What the task requires =>
Retype the lines in these records word for word, leaving out the pictures.
** START **
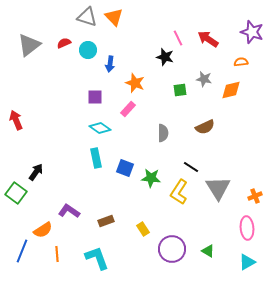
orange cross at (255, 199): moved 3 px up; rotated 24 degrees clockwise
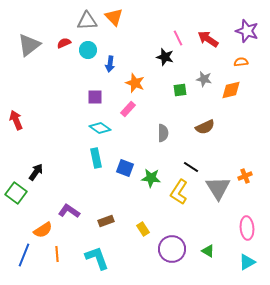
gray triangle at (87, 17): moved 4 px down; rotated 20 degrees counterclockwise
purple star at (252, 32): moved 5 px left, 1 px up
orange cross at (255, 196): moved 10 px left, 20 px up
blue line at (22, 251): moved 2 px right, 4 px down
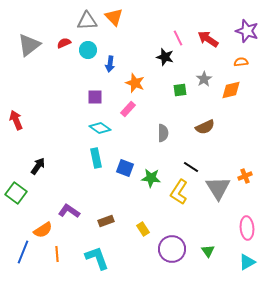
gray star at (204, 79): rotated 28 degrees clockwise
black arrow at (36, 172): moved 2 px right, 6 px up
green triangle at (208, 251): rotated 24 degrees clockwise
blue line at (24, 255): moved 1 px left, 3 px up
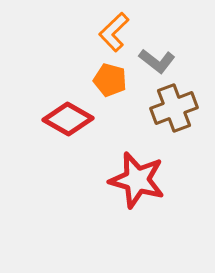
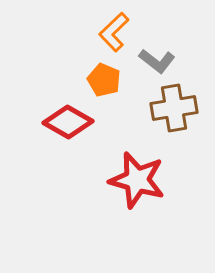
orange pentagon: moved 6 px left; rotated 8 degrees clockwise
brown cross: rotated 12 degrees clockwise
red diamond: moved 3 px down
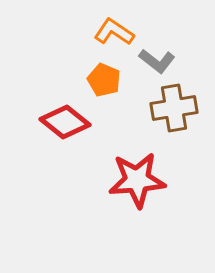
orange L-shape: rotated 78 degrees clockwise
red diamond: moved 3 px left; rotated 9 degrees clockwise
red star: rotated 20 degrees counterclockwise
** END **
Task result =>
orange cross at (255, 199): moved 3 px up; rotated 24 degrees clockwise
gray triangle at (87, 17): moved 4 px down; rotated 20 degrees counterclockwise
purple star at (252, 32): moved 5 px left, 1 px up
orange cross at (255, 196): moved 10 px left, 20 px up
blue line at (22, 251): moved 2 px right, 4 px down
gray star at (204, 79): rotated 28 degrees clockwise
black arrow at (36, 172): moved 2 px right, 6 px up
green triangle at (208, 251): rotated 24 degrees clockwise
blue line at (24, 255): moved 1 px left, 3 px up
orange pentagon: moved 6 px left; rotated 8 degrees clockwise
brown cross: rotated 12 degrees clockwise
red diamond: moved 3 px down
orange L-shape: rotated 78 degrees clockwise
red diamond: moved 3 px left; rotated 9 degrees clockwise
red star: rotated 20 degrees counterclockwise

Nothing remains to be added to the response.